Could you restate every entry word for word, minus the pictures?

Source records:
------------

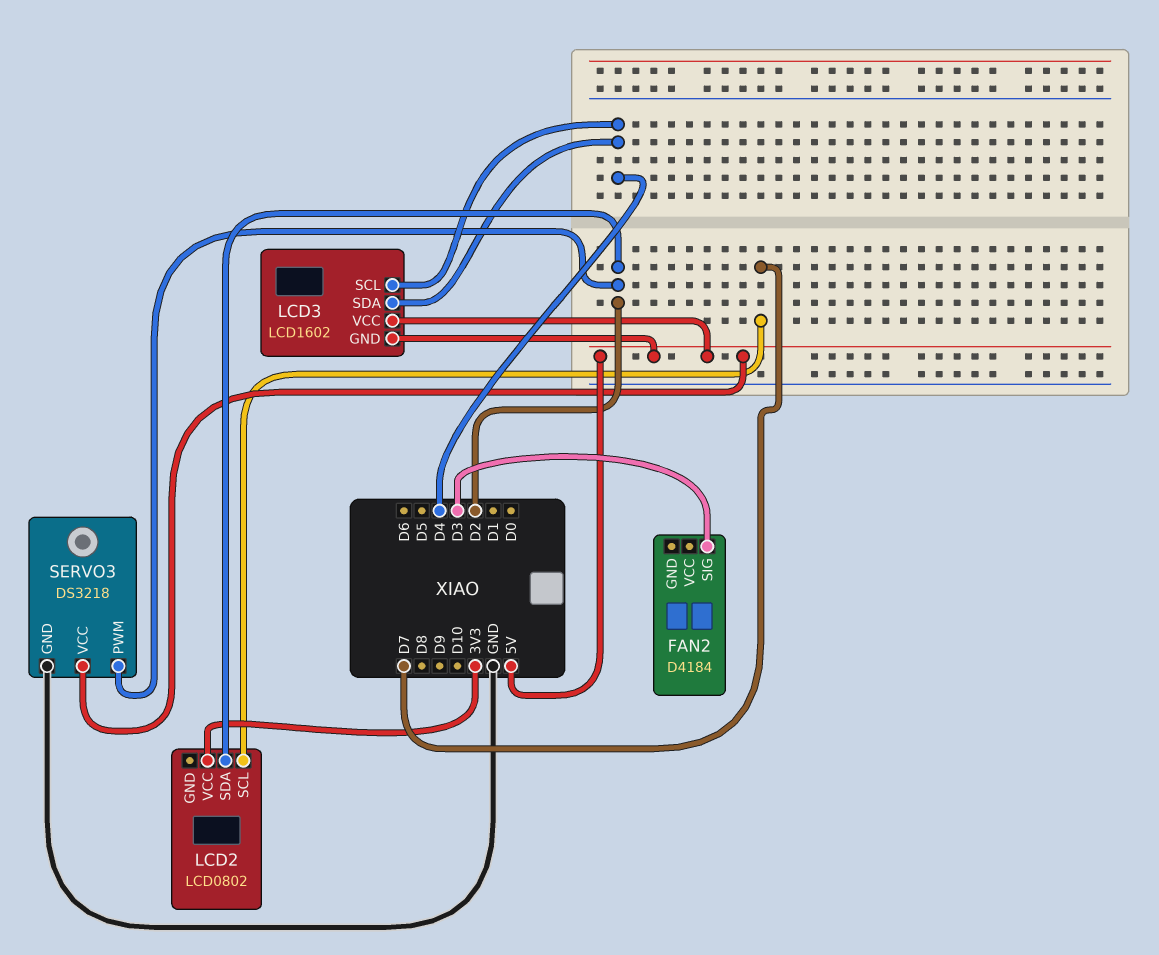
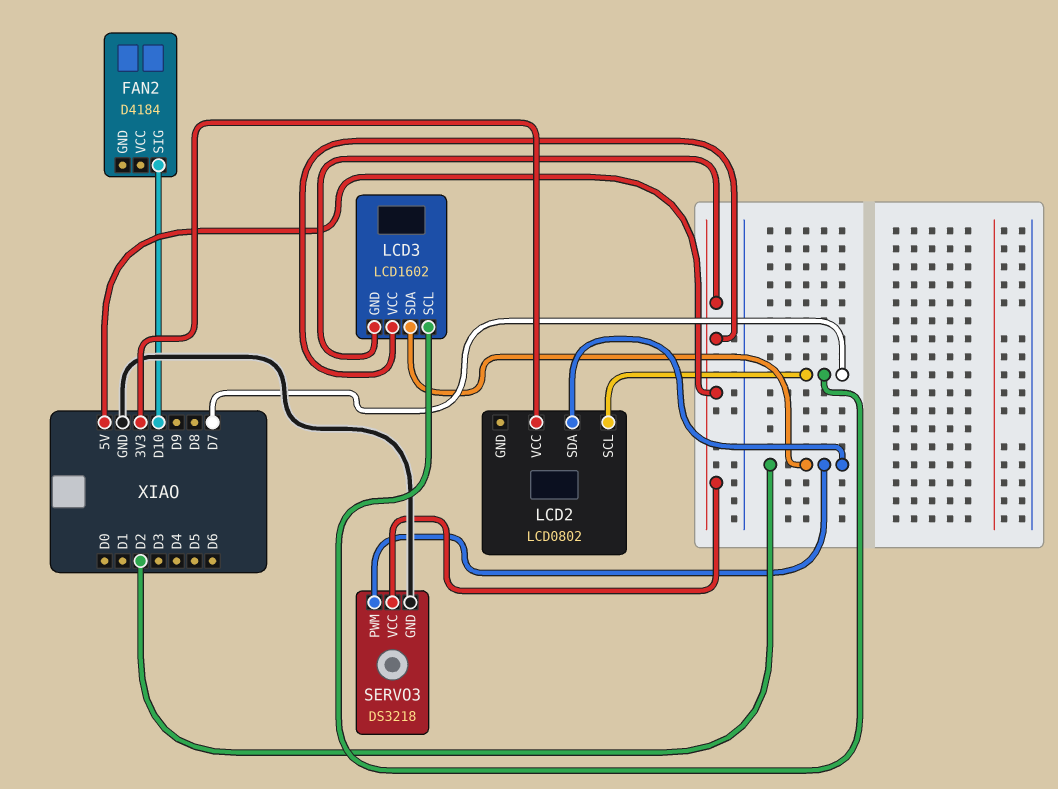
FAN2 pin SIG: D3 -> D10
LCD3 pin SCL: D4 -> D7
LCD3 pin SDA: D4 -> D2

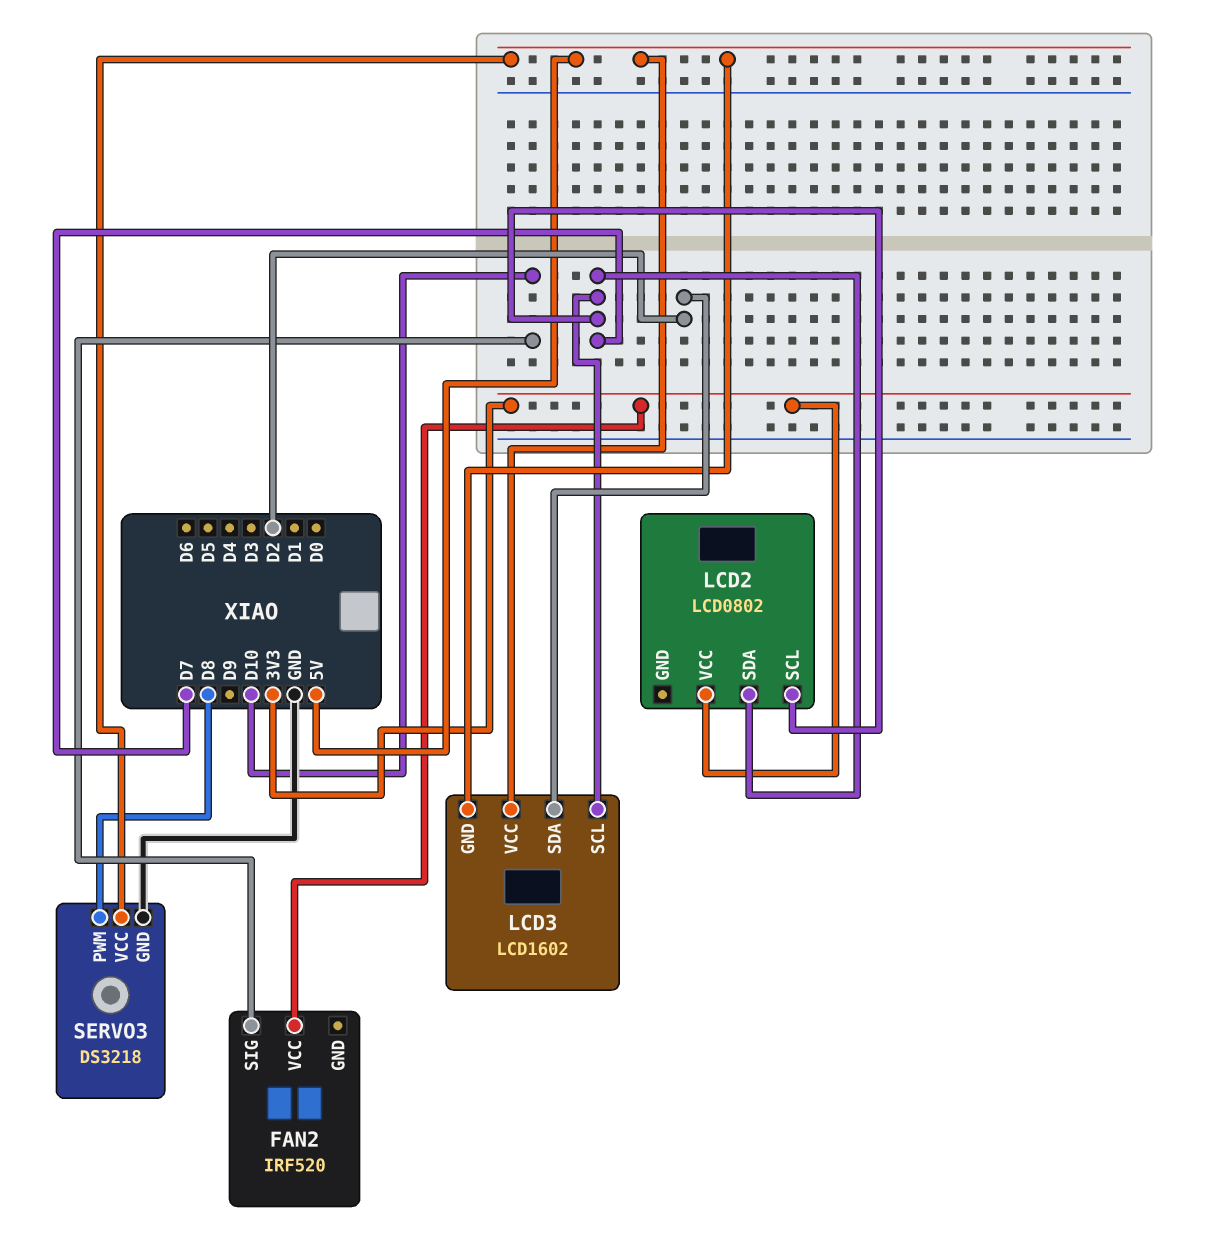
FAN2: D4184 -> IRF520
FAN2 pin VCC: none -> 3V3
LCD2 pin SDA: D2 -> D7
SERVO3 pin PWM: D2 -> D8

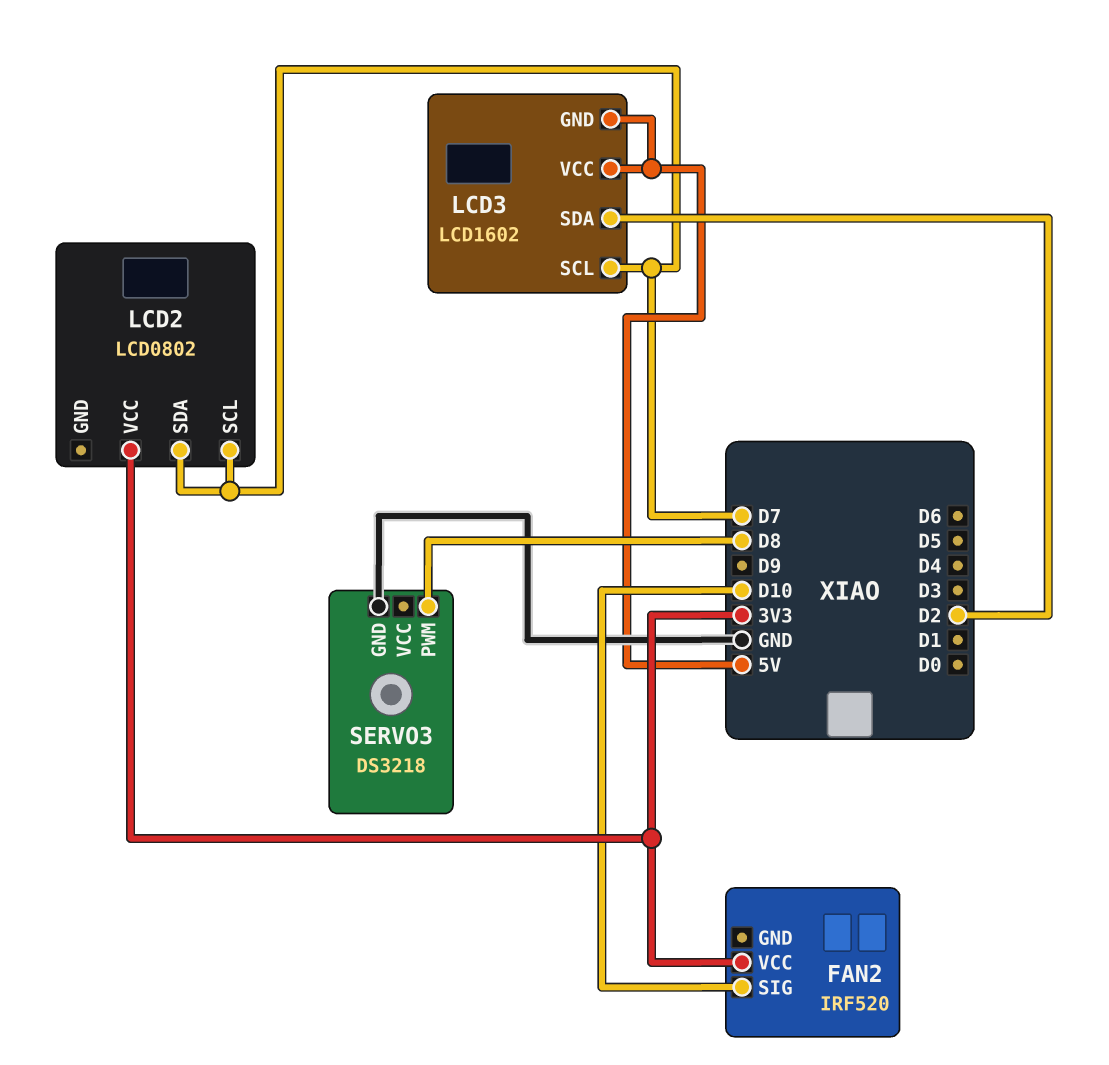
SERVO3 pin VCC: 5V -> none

------------

Response:
FAN2 pin SIG: D3 -> D10
LCD3 pin SCL: D4 -> D7
LCD3 pin SDA: D4 -> D2

FAN2: D4184 -> IRF520
FAN2 pin VCC: none -> 3V3
LCD2 pin SDA: D2 -> D7
SERVO3 pin PWM: D2 -> D8

SERVO3 pin VCC: 5V -> none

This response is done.